> _INPUT FOR THIS TASK_:
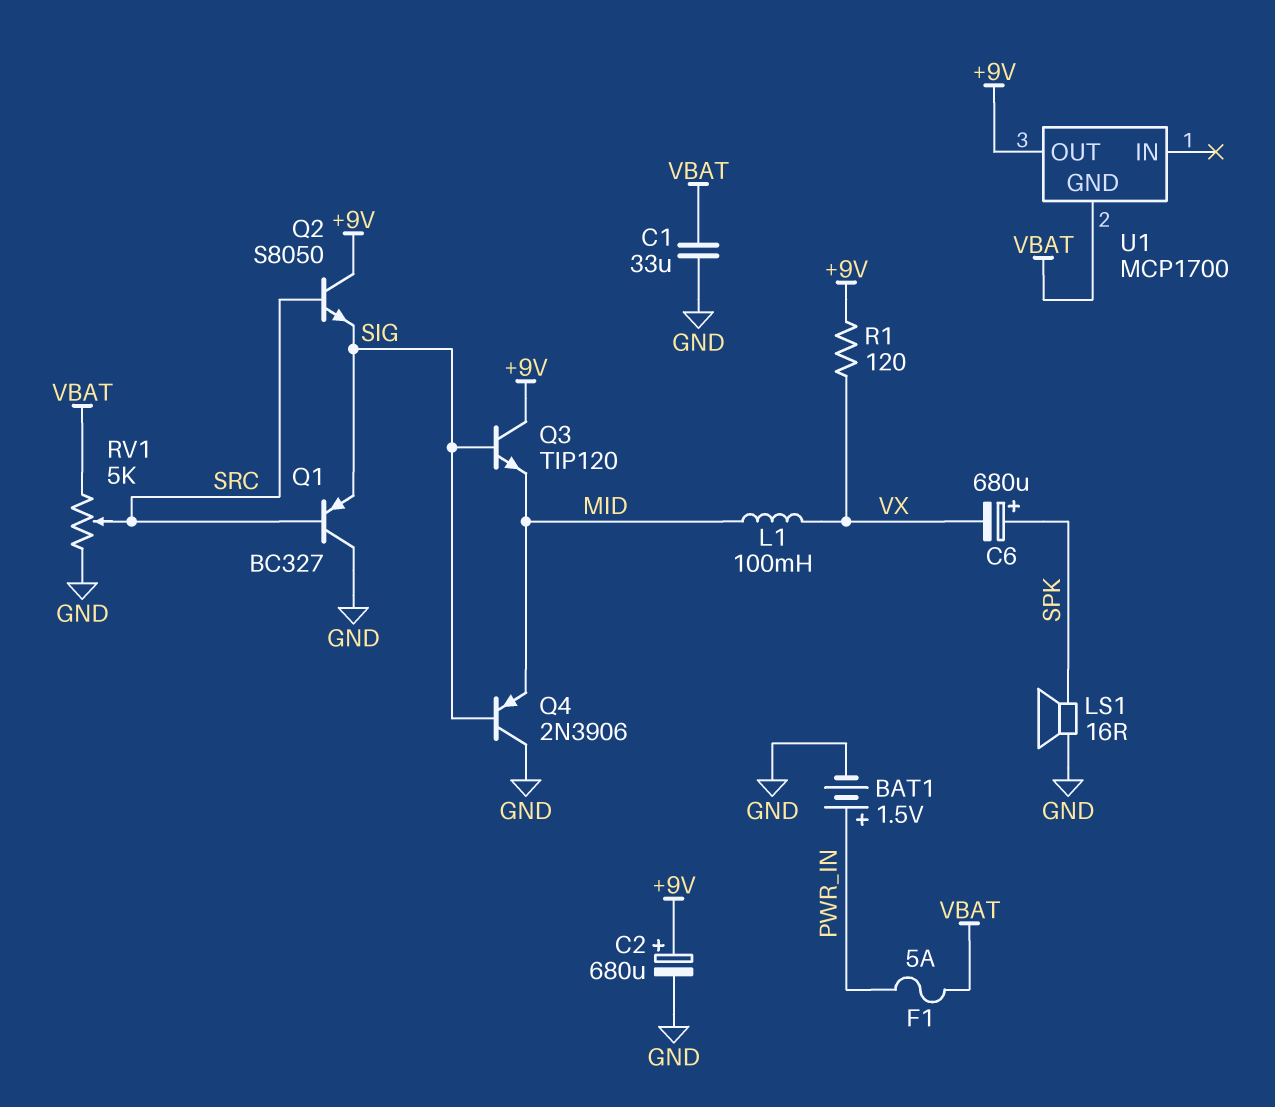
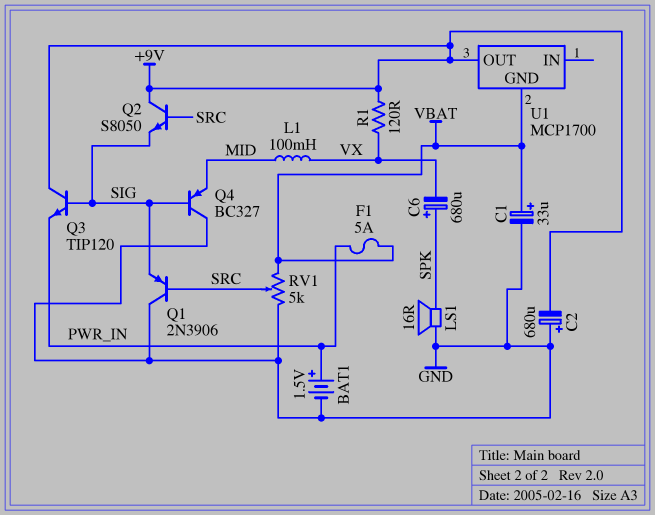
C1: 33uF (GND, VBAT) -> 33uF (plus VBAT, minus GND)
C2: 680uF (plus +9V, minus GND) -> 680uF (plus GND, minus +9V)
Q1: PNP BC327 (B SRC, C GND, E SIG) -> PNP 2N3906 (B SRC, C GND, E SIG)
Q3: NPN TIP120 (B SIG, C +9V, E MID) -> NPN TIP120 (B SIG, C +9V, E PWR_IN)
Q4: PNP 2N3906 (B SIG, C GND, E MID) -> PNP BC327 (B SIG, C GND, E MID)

...

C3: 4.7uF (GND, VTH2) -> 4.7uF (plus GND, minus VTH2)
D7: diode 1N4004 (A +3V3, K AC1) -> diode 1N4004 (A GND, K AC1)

> _TASK INSTRUCTIONS_: Select and copy every line of the material that holds the string "minus".

> _TASK RESULT_:
C1: 33uF (GND, VBAT) -> 33uF (plus VBAT, minus GND)
C2: 680uF (plus +9V, minus GND) -> 680uF (plus GND, minus +9V)
C3: 4.7uF (GND, VTH2) -> 4.7uF (plus GND, minus VTH2)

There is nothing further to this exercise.